Brief
Below is a listing. Quote from it, exactly, the lines from the one containing "orange brick C8:D8" down to the one containing "orange brick F3 level", both ends included, and nothing else.
-------- Task material --------
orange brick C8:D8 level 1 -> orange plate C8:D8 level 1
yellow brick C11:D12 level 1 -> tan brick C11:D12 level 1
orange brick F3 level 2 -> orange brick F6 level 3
--------
-------- Task material --------
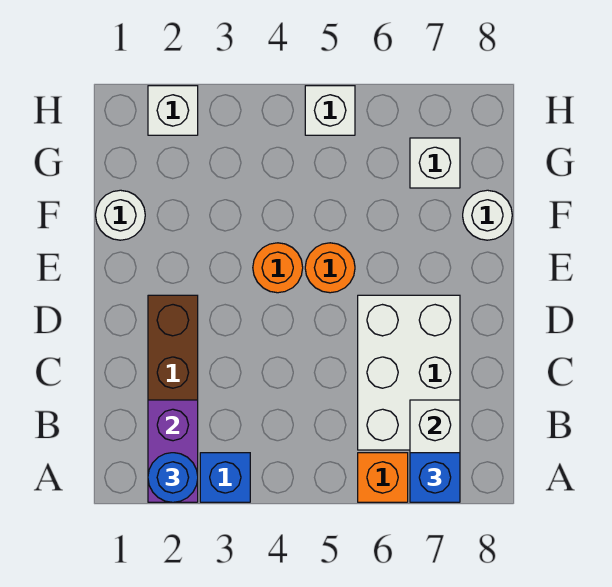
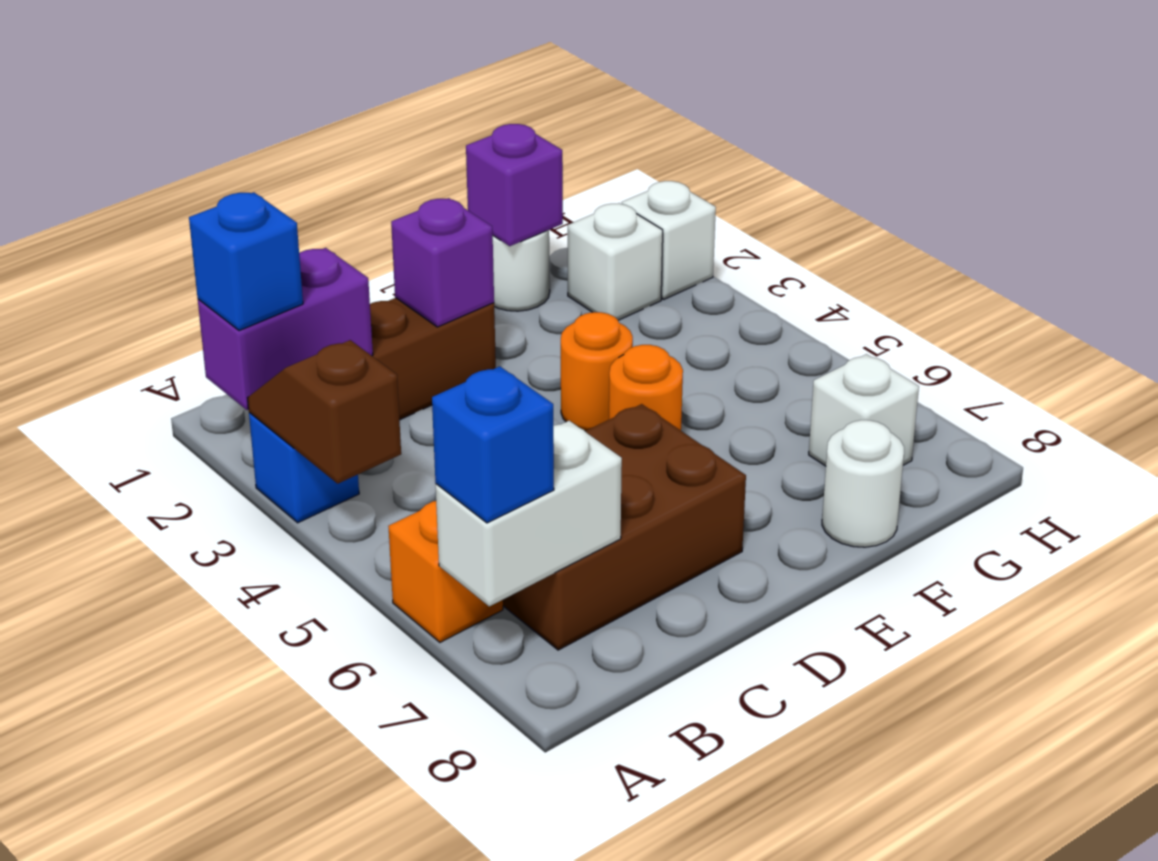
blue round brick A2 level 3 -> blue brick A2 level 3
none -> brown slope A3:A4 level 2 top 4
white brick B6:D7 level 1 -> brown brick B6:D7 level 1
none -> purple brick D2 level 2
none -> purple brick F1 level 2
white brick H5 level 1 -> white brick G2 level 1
--------
-------- Task material --------
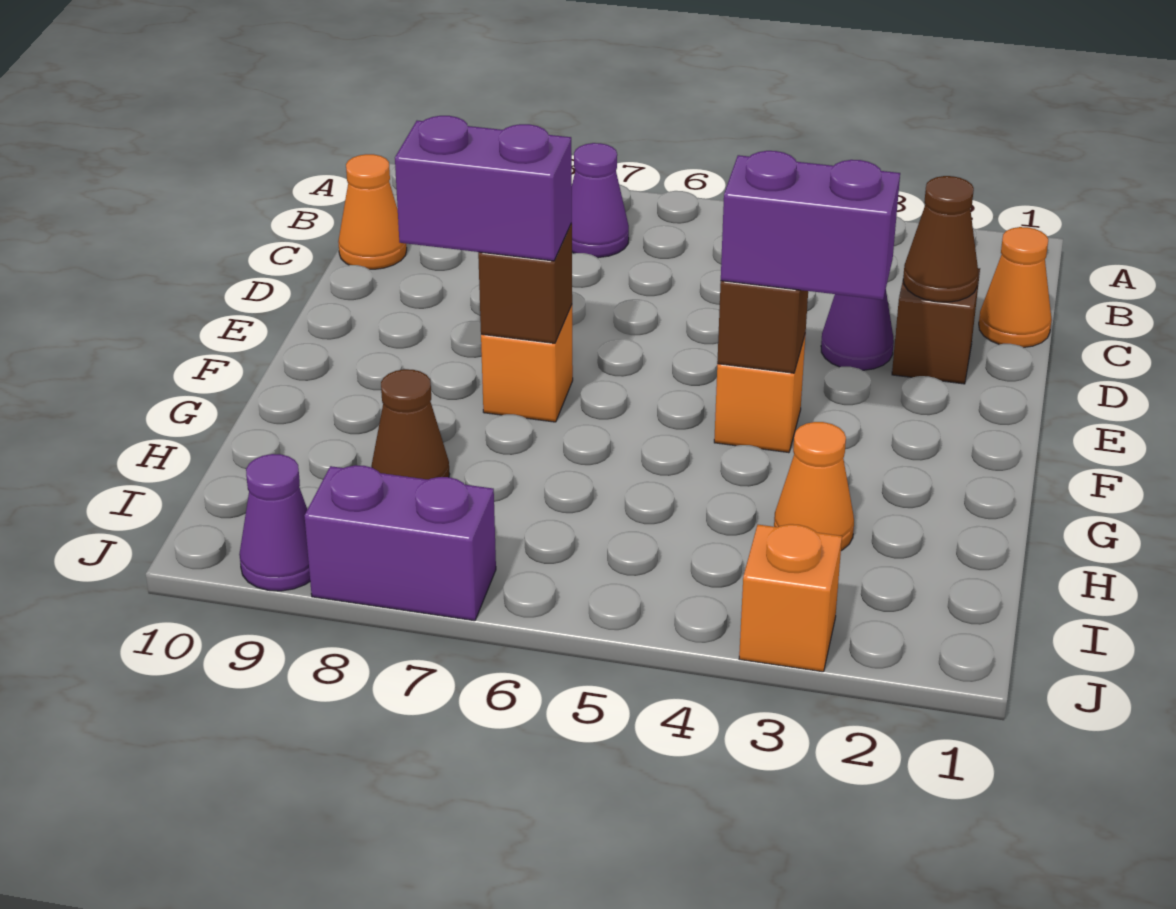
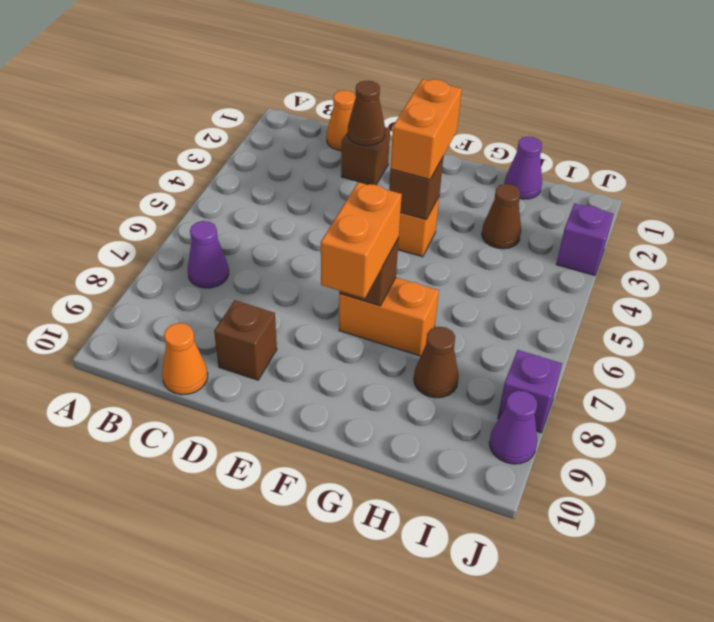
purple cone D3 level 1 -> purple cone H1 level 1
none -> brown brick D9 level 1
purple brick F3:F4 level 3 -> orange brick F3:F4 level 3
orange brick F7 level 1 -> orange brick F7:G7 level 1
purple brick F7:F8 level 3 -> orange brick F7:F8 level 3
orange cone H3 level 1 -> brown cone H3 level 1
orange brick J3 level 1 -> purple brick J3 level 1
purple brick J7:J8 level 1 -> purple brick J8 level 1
--------
Solution
orange brick C8:D8 level 1 -> orange plate C8:D8 level 1
yellow brick C11:D12 level 1 -> tan brick C11:D12 level 1
orange brick F3 level 2 -> orange brick F6 level 3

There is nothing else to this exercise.